**EXERCISE BRIEF:** Could you retype exactly the lines below between the one holding "none -> cyan brick A11:A13 level 1" and the one holding "none -> pink round brick B11 level 2", inclusive, leaving out any pictures?

(Before-and-after object lists)

————————

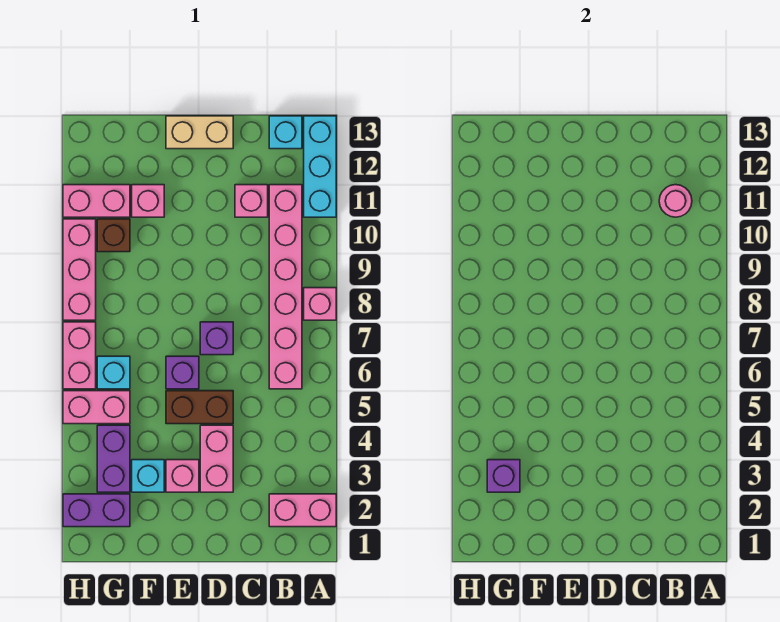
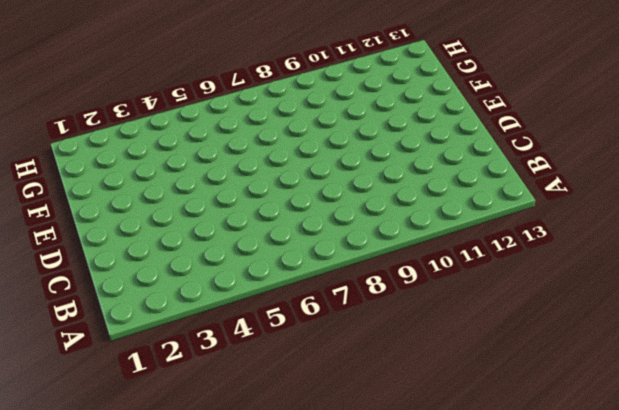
none -> pink brick A2:B2 level 1
none -> pink brick A8 level 1
none -> cyan brick A11:A13 level 1

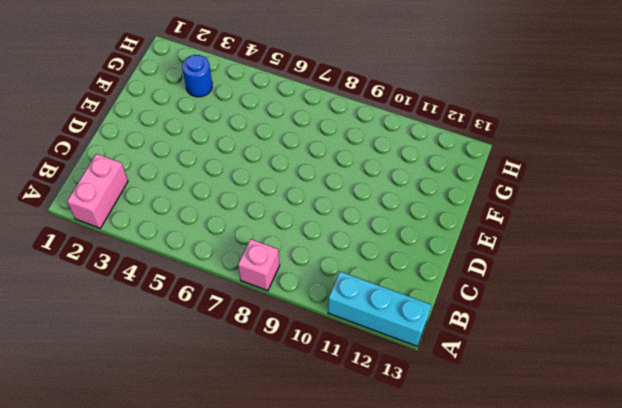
blue round brick G3 level 1 -> purple brick G3:G4 level 1
none -> pink brick B6:B11 level 1
none -> cyan brick B13 level 1
none -> pink brick C11 level 1

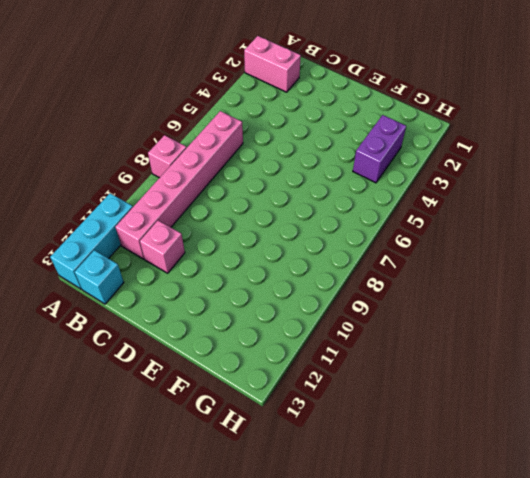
none -> pink brick D3:D4 level 1
none -> brown brick D5:E5 level 1
none -> purple brick D7 level 1

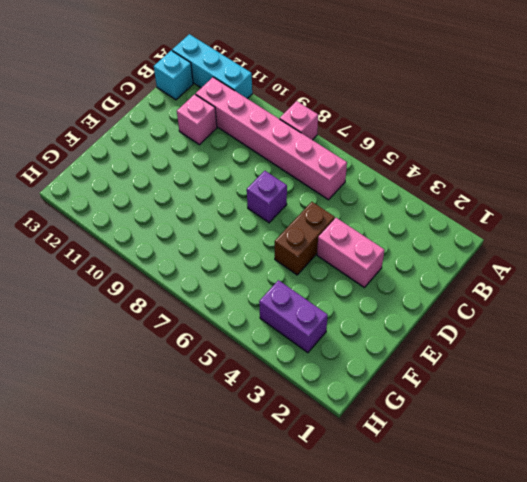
none -> pink brick A2:B2 level 1
none -> tan brick D13:E13 level 1
none -> pink brick E3 level 1

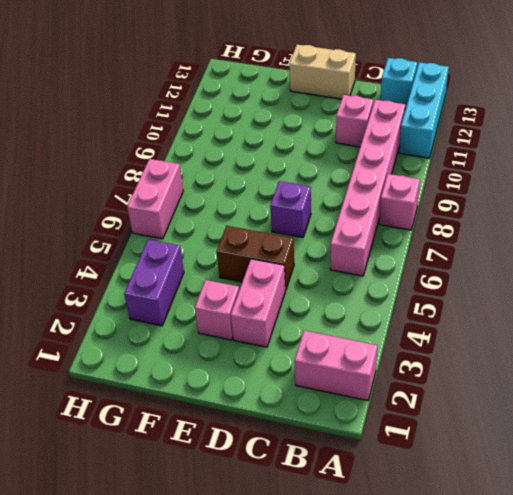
none -> purple brick E6 level 1
none -> cyan brick F3 level 1
none -> pink brick F11 level 1

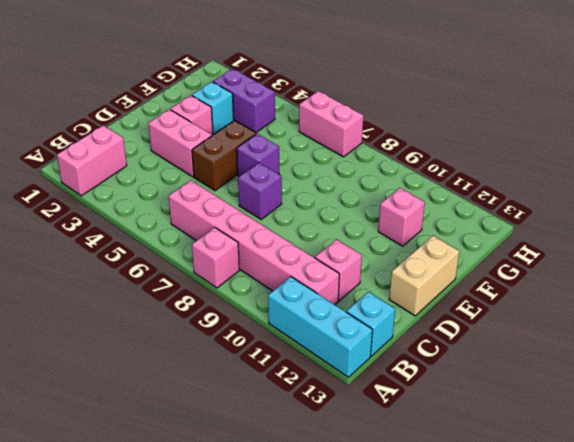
none -> purple brick G2:H2 level 1
none -> pink brick G5:H5 level 1
none -> cyan brick G6 level 1

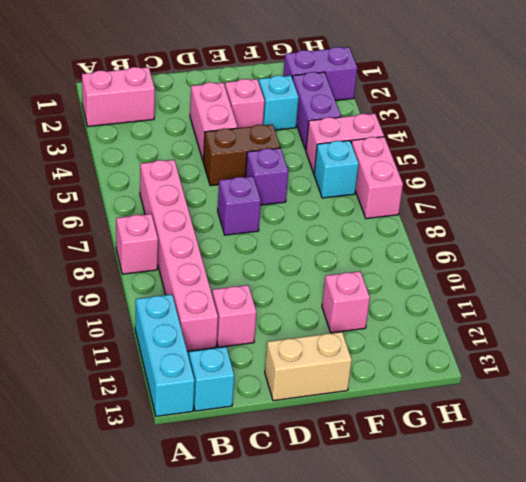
none -> brown brick G10 level 1
none -> pink brick G11:H11 level 1
none -> pink brick H8:H10 level 1

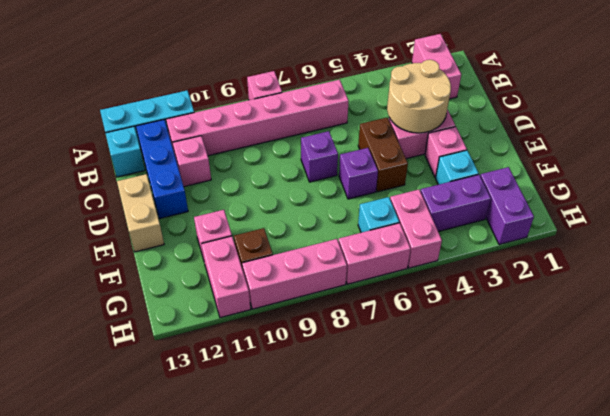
blue brick B12:D12 level 1 -> none
tan round brick C3:D4 level 2 -> none
none -> pink round brick B11 level 2
none -> purple brick G3 level 2

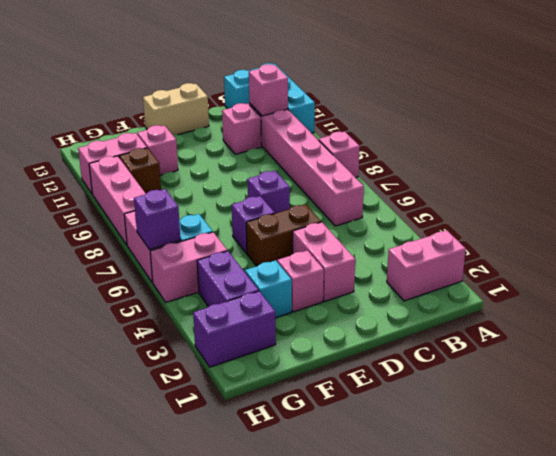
pink brick B11 level 2 -> pink round brick B11 level 2
purple brick H6 level 2 -> purple brick G3 level 2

————————

**EXERCISE RESULT:**
none -> cyan brick A11:A13 level 1

blue round brick G3 level 1 -> purple brick G3:G4 level 1
none -> pink brick B6:B11 level 1
none -> cyan brick B13 level 1
none -> pink brick C11 level 1

none -> pink brick D3:D4 level 1
none -> brown brick D5:E5 level 1
none -> purple brick D7 level 1

none -> pink brick A2:B2 level 1
none -> tan brick D13:E13 level 1
none -> pink brick E3 level 1

none -> purple brick E6 level 1
none -> cyan brick F3 level 1
none -> pink brick F11 level 1

none -> purple brick G2:H2 level 1
none -> pink brick G5:H5 level 1
none -> cyan brick G6 level 1

none -> brown brick G10 level 1
none -> pink brick G11:H11 level 1
none -> pink brick H8:H10 level 1

blue brick B12:D12 level 1 -> none
tan round brick C3:D4 level 2 -> none
none -> pink round brick B11 level 2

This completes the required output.